- [REQUIREMENT]
Retype the whole listing verbatim and keep the pictures out of it.

- [EXCERPTED RECORDS]

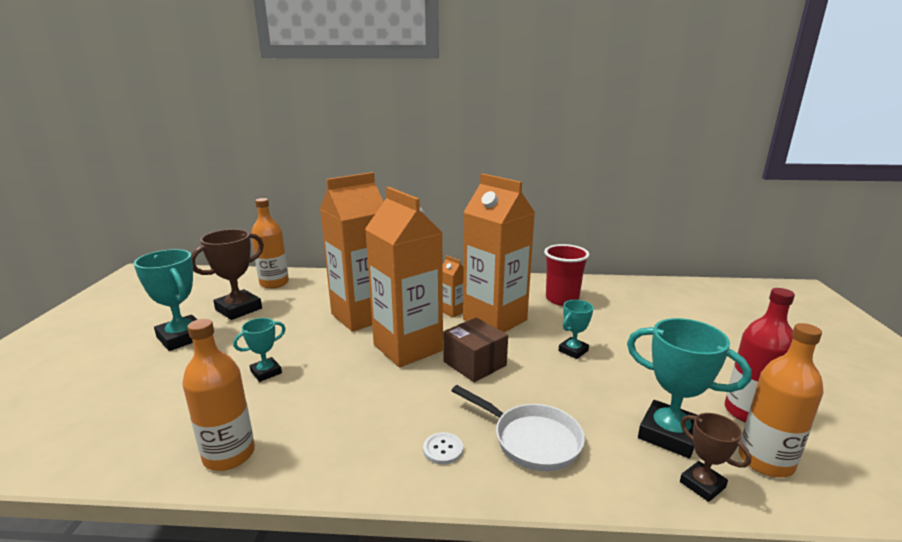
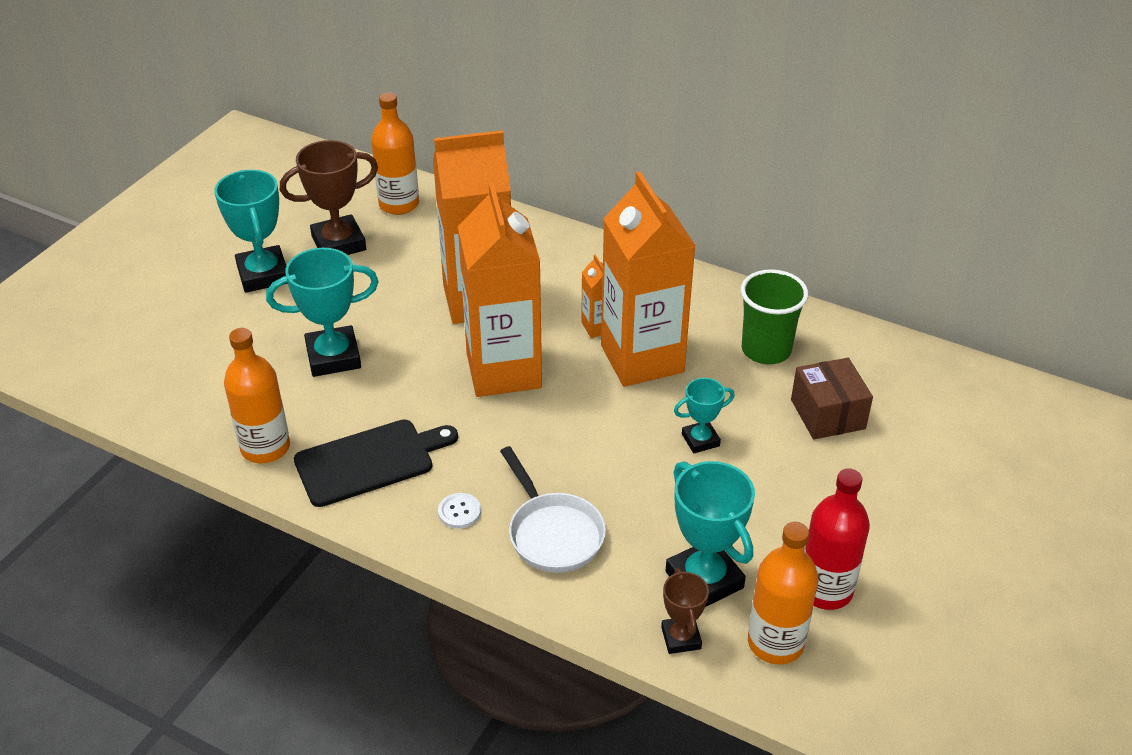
camera: 25 degrees right, 20 degrees up
(266, 372) = (333, 357): turquoise trophy -> turquoise trophy, size x1.78
(338, 435) = (369, 461): none -> black cutting board
(474, 363) = (565, 419): brown box -> brown box (827, 414)
(562, 299) = (766, 350): red cup -> green cup

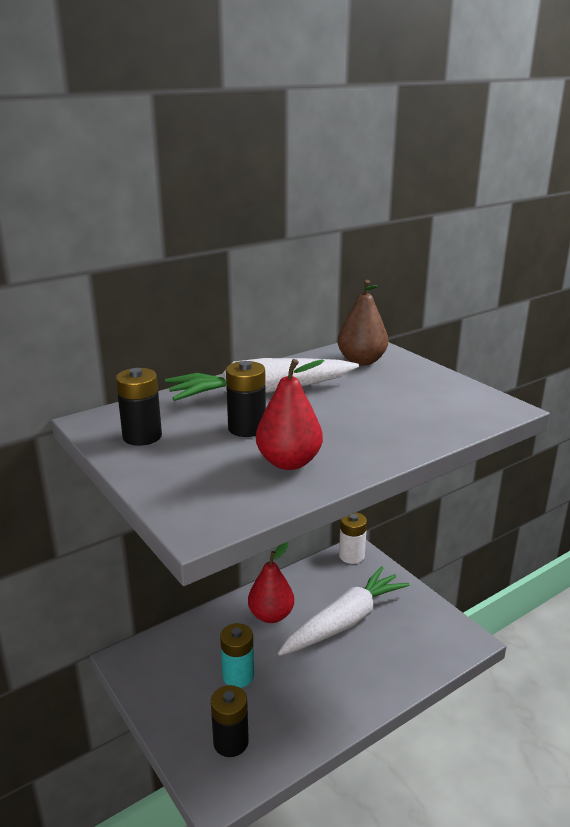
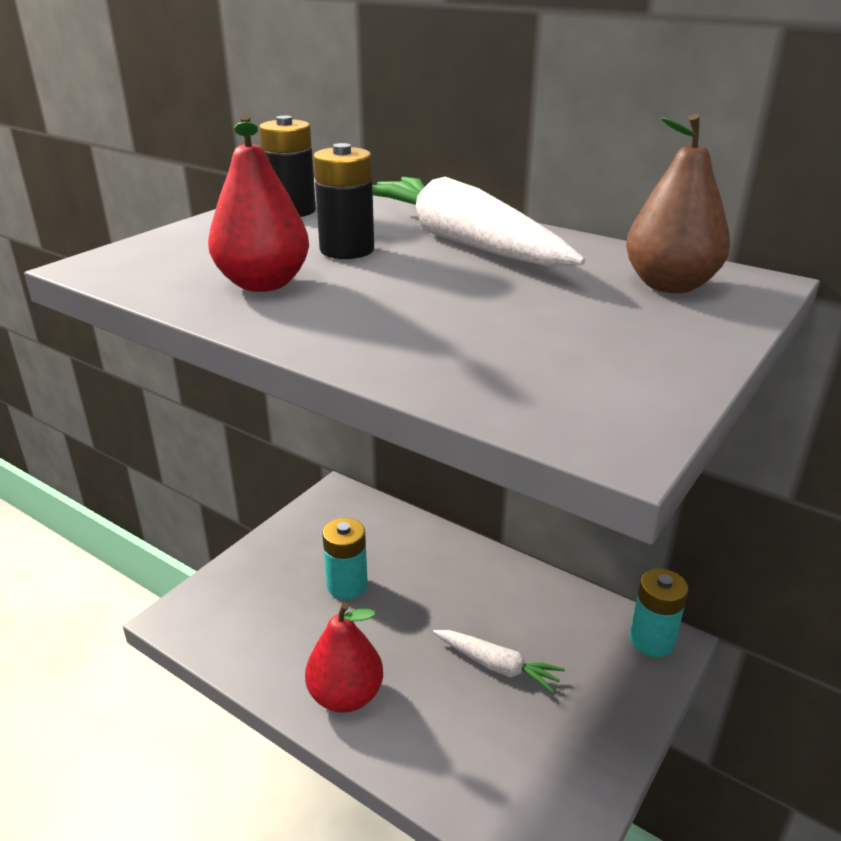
camera: 70 degrees right, 5 degrees up
(231, 742) = (247, 608): black battery -> none
(271, 615) = (465, 585): red pear -> red pear (345, 696)
(344, 621) = (497, 666): white carrot -> white carrot, size x0.53
(351, 556) = (652, 640): white battery -> turquoise battery

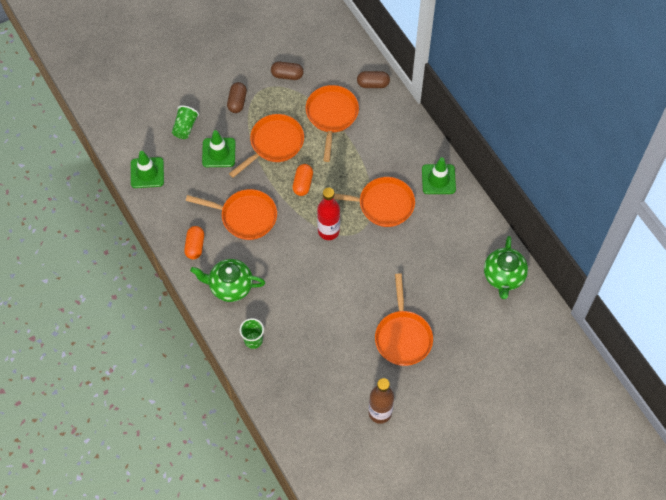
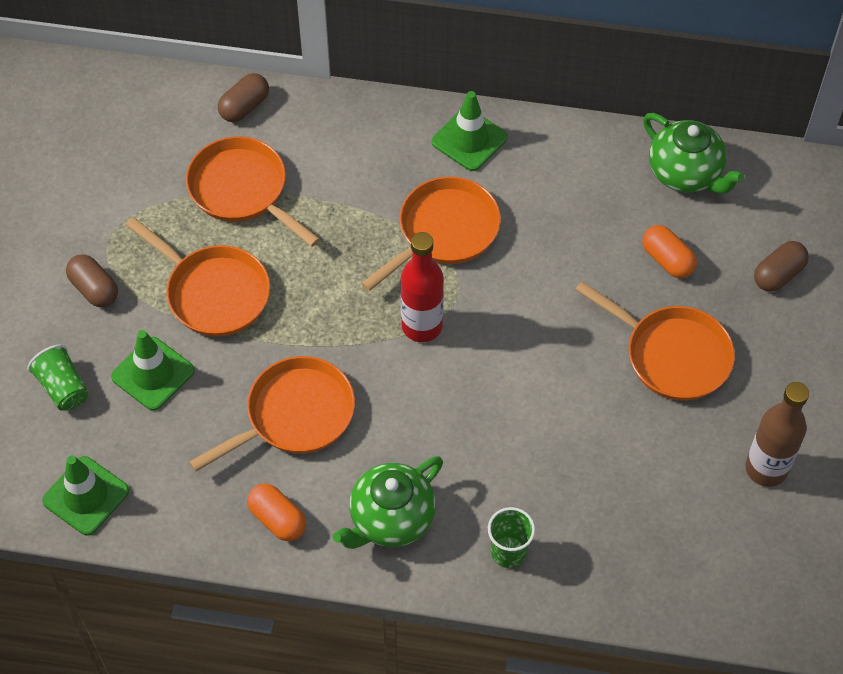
camera: 50 degrees left, 5 degrees down
(274, 144) = (213, 292): orange pan -> orange pan turned 135 degrees clockwise
(287, 75) = (119, 196): brown capsule -> brown capsule (778, 274)
(303, 184) = (314, 303): orange capsule -> orange capsule (667, 260)

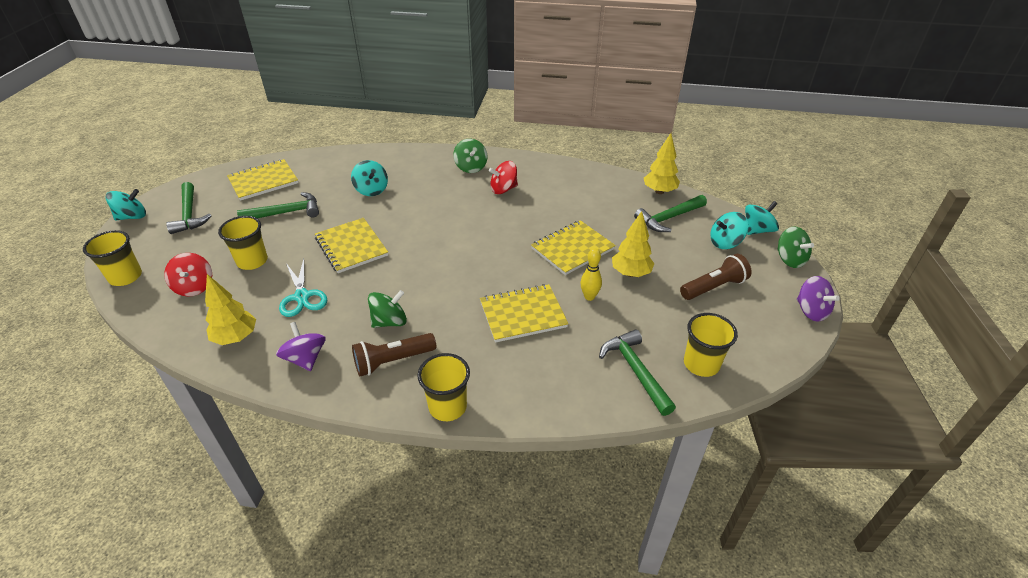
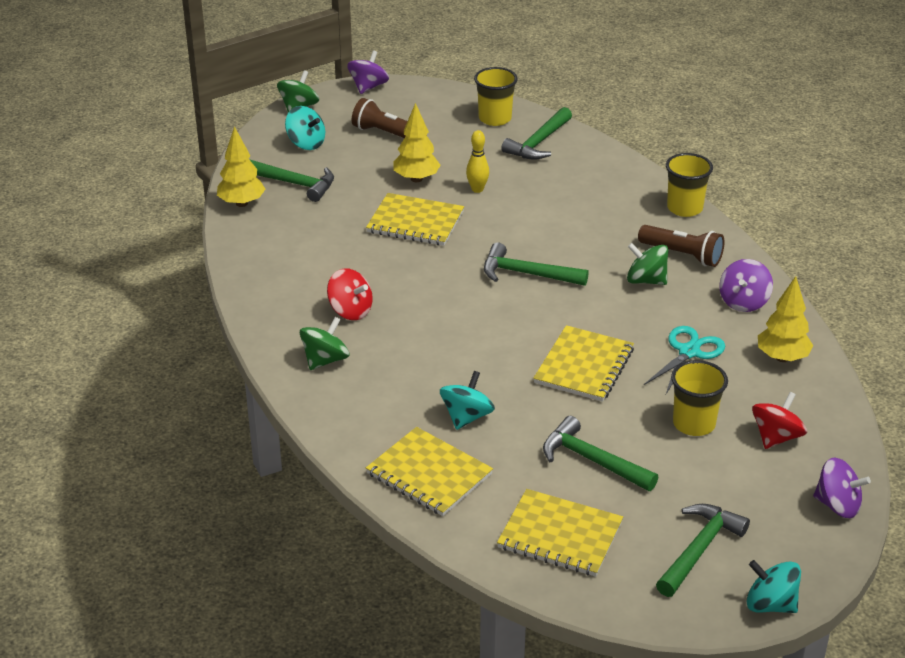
camera: 125 degrees left, 5 degrees down
(125, 277) = (837, 505): yellow cup -> purple spinning top
(462, 269) = (527, 274): none -> green hammer
(523, 314) = (544, 214): yellow notebook -> yellow notebook (429, 474)
(757, 230) = (263, 131): turquoise spinning top -> none

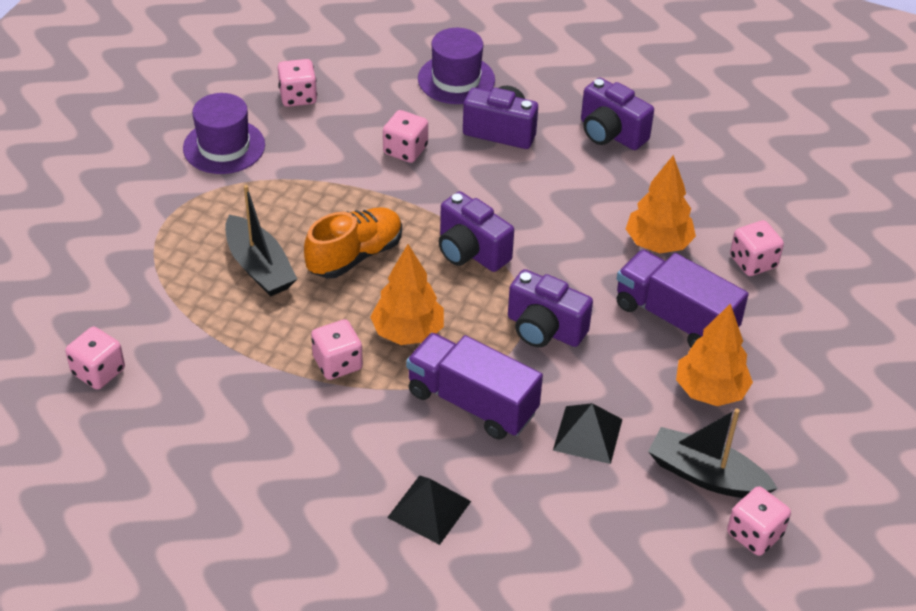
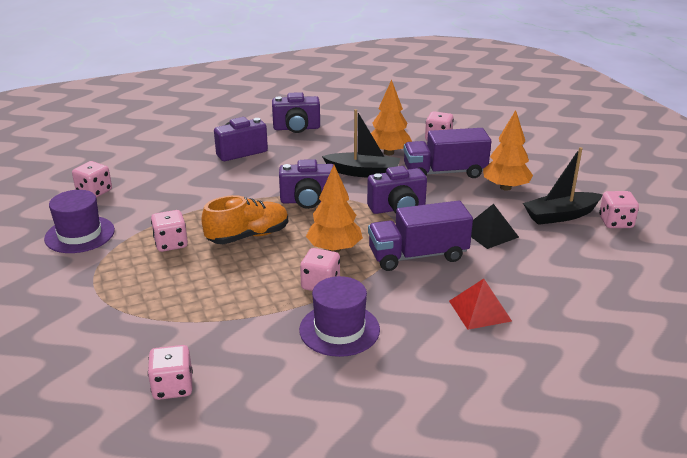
camera: 45 degrees left, 15 degrees down
(259, 267) = (198, 272): black boat -> black boat (363, 172)
(355, 256) = (248, 236): orange shoe -> orange shoe turned 60 degrees clockwise
(405, 150) = (200, 182): pink dice -> pink dice (171, 244)
(429, 509) = (479, 310): black pyramid -> red pyramid
(456, 79) = (180, 144): purple hat -> purple hat (339, 329)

- [RESPONSE FOR THIS EXERCISE]
camera: 25 degrees right, 20 degrees up
(266, 372) = (333, 357): turquoise trophy -> turquoise trophy, size x1.78
(338, 435) = (369, 461): none -> black cutting board
(474, 363) = (565, 419): brown box -> brown box (827, 414)
(562, 299) = (766, 350): red cup -> green cup

camera: 70 degrees right, 5 degrees up
(231, 742) = (247, 608): black battery -> none
(271, 615) = (465, 585): red pear -> red pear (345, 696)
(344, 621) = (497, 666): white carrot -> white carrot, size x0.53
(351, 556) = (652, 640): white battery -> turquoise battery

camera: 50 degrees left, 5 degrees down
(274, 144) = (213, 292): orange pan -> orange pan turned 135 degrees clockwise
(287, 75) = (119, 196): brown capsule -> brown capsule (778, 274)
(303, 184) = (314, 303): orange capsule -> orange capsule (667, 260)

camera: 125 degrees left, 5 degrees down
(125, 277) = (837, 505): yellow cup -> purple spinning top
(462, 269) = (527, 274): none -> green hammer
(523, 314) = (544, 214): yellow notebook -> yellow notebook (429, 474)
(757, 230) = (263, 131): turquoise spinning top -> none

camera: 45 degrees left, 15 degrees down
(259, 267) = (198, 272): black boat -> black boat (363, 172)
(355, 256) = (248, 236): orange shoe -> orange shoe turned 60 degrees clockwise
(405, 150) = (200, 182): pink dice -> pink dice (171, 244)
(429, 509) = (479, 310): black pyramid -> red pyramid
(456, 79) = (180, 144): purple hat -> purple hat (339, 329)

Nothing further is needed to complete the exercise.